From the first line to the last, print the records exactly, leaving out the pictures.

Aerial feature coordinate data
________________________

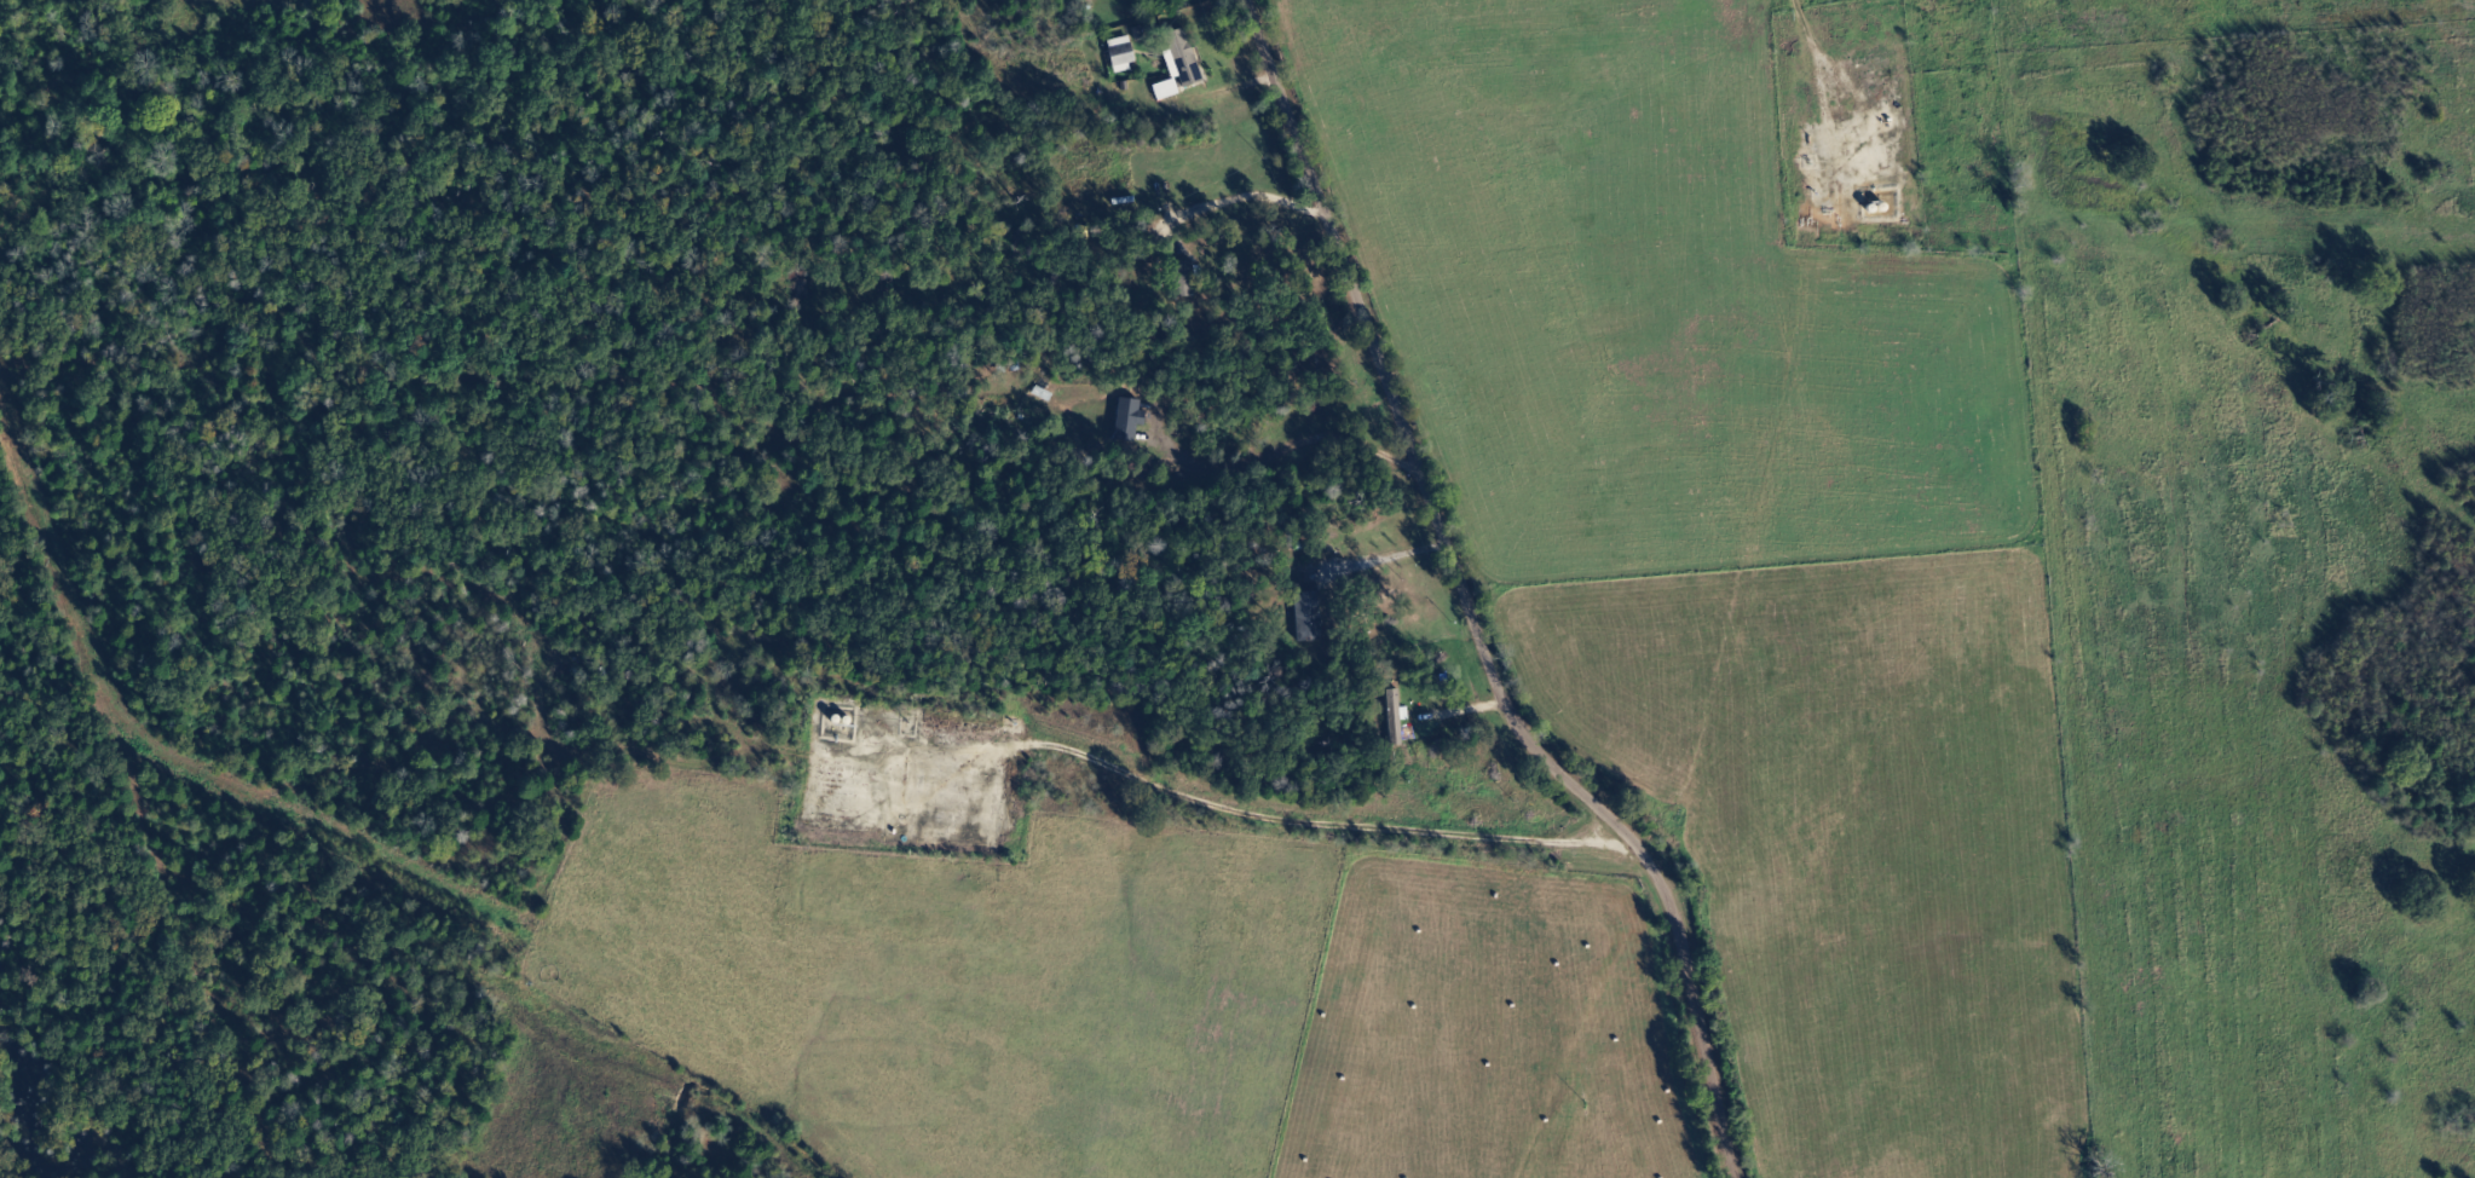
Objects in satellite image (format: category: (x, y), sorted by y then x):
building: (1124, 54)
building: (1185, 58)
building: (1168, 90)
building: (1131, 420)
road: (1498, 600)
building: (1312, 613)
building: (1398, 717)

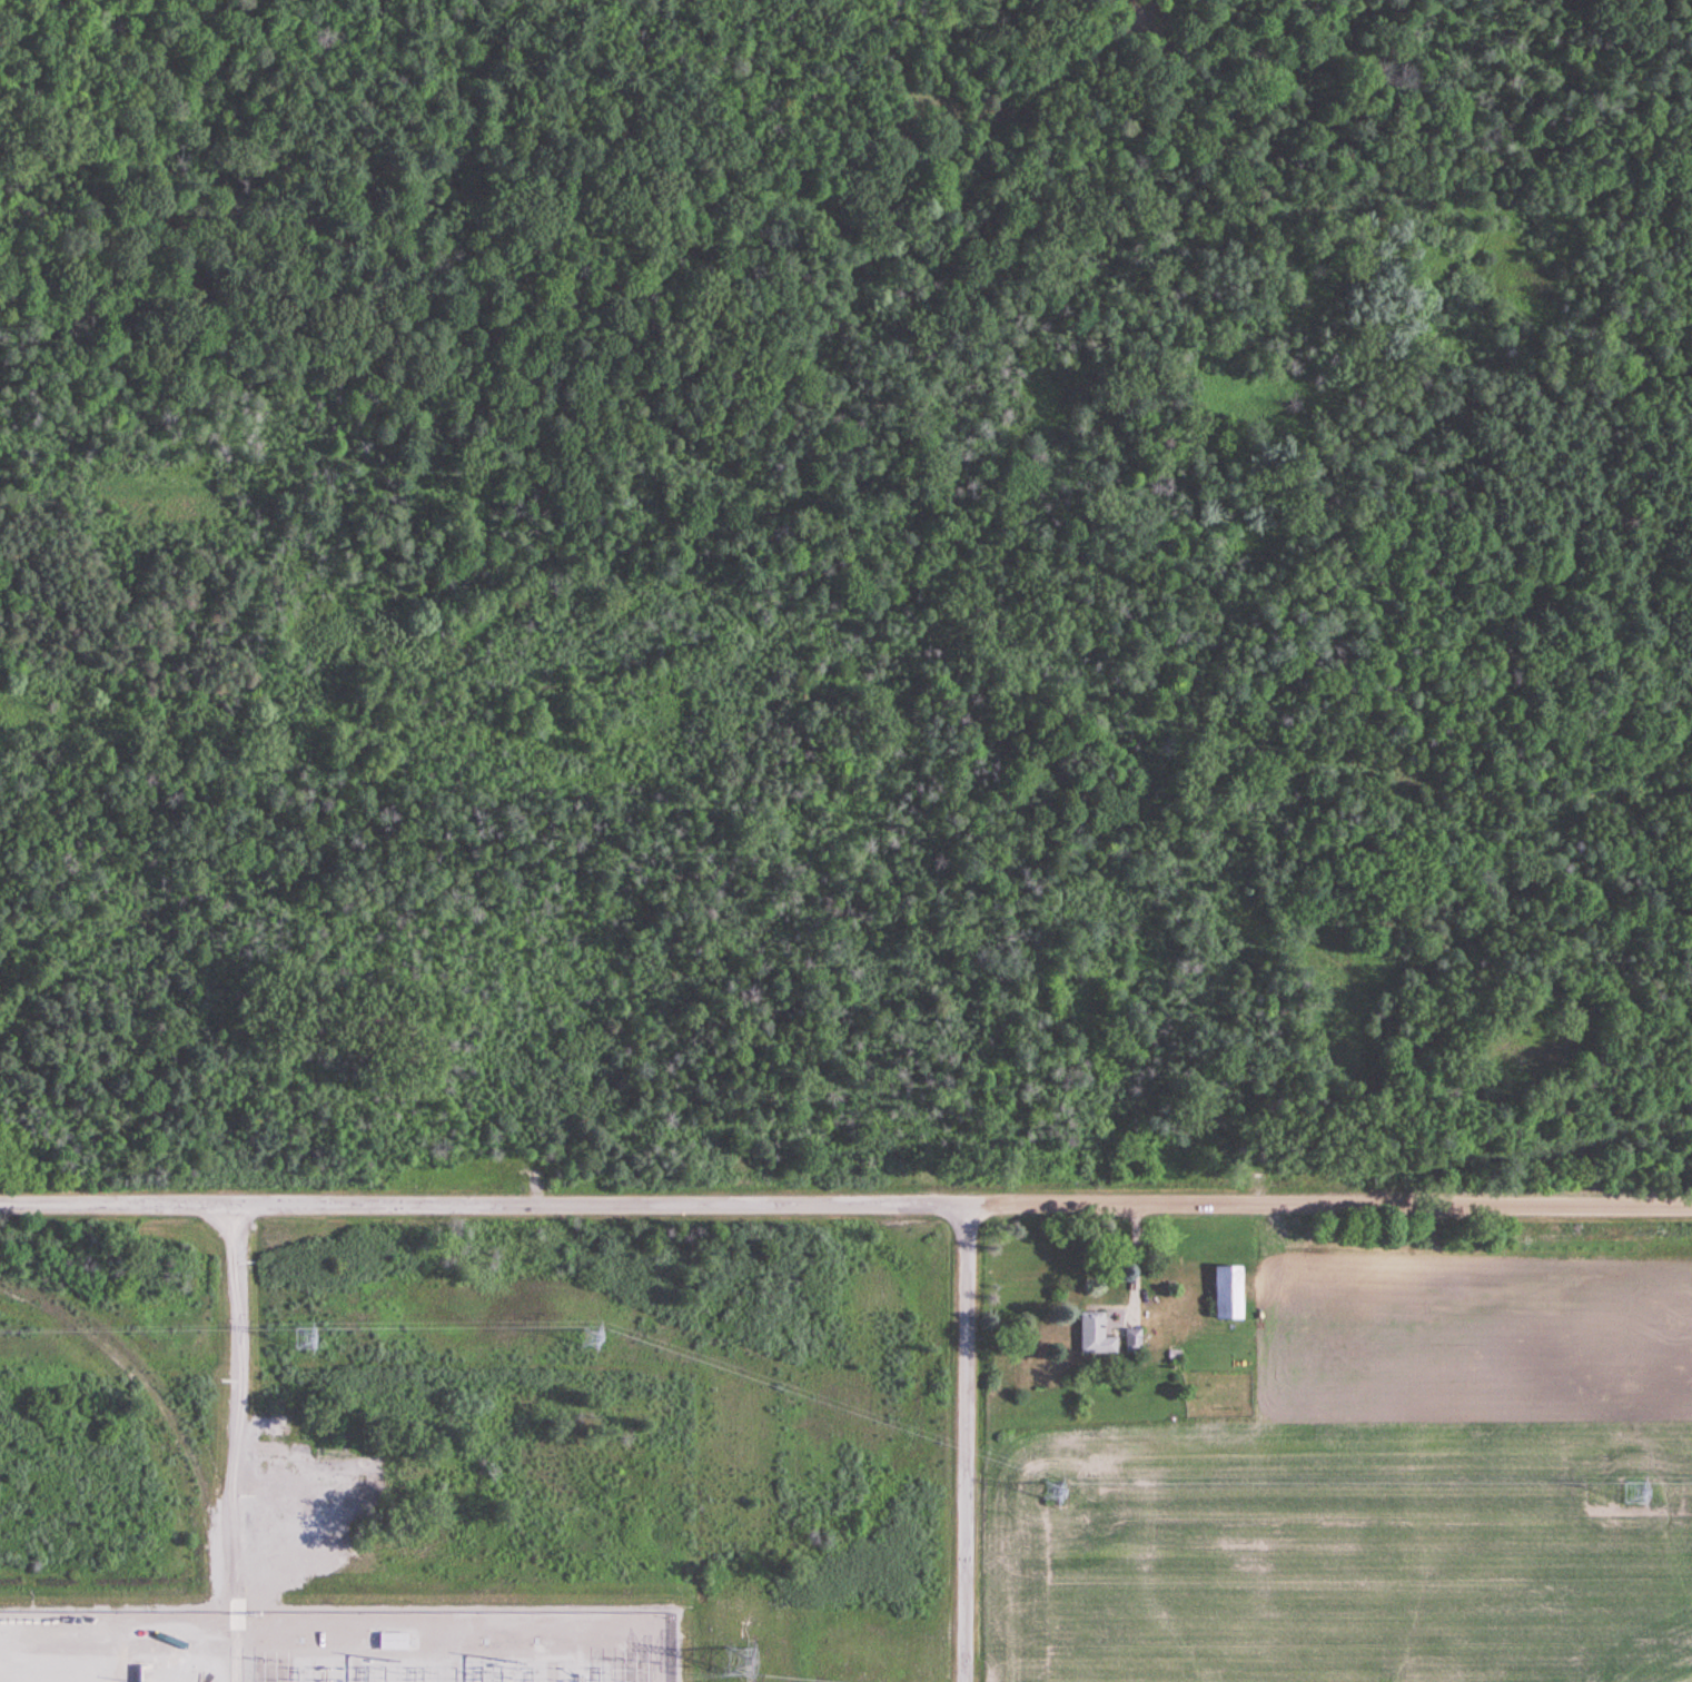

________________________

→ **YOUR SOLUTION**
Objects in satellite image (format: category: (x, y), sorted by y then x):
building: (1124, 54)
building: (1185, 58)
building: (1168, 90)
building: (1131, 420)
road: (1498, 600)
building: (1312, 613)
building: (1398, 717)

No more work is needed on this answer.